- **Required work**: Please print the entries exactly, omitting each image.

- **Data supplied**:

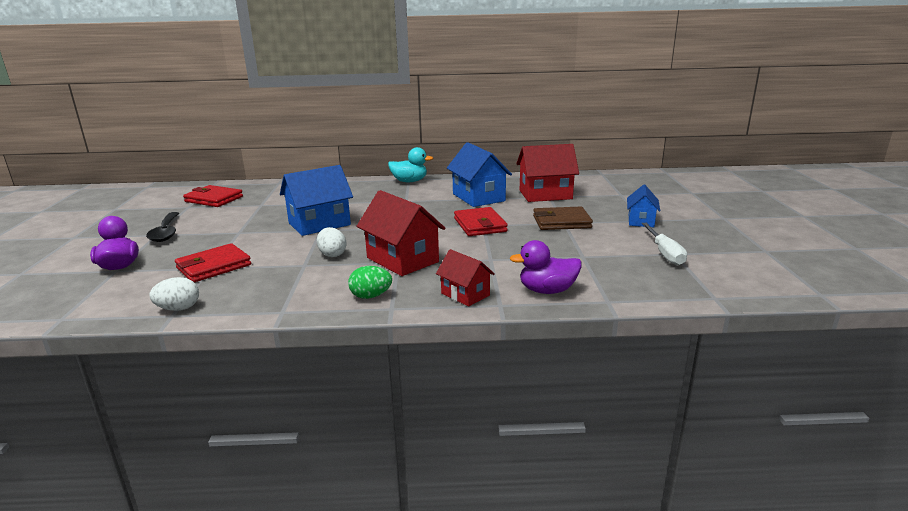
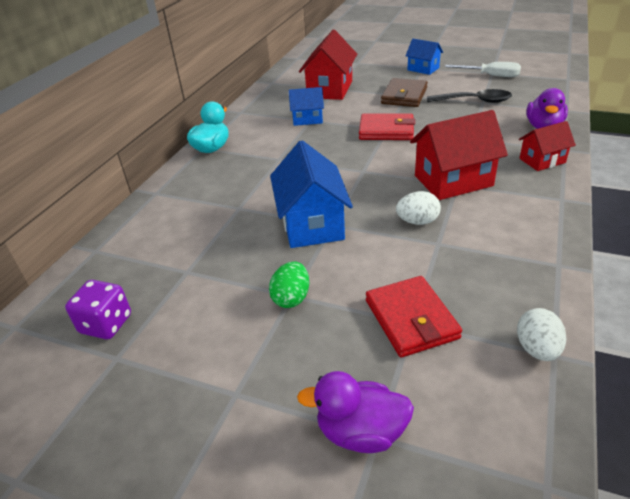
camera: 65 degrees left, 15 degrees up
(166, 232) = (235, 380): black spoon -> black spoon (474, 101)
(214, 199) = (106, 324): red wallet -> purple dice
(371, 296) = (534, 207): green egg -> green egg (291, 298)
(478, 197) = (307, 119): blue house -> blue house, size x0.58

- **Solution to this exercise**:
camera: 65 degrees left, 15 degrees up
(166, 232) = (235, 380): black spoon -> black spoon (474, 101)
(214, 199) = (106, 324): red wallet -> purple dice
(371, 296) = (534, 207): green egg -> green egg (291, 298)
(478, 197) = (307, 119): blue house -> blue house, size x0.58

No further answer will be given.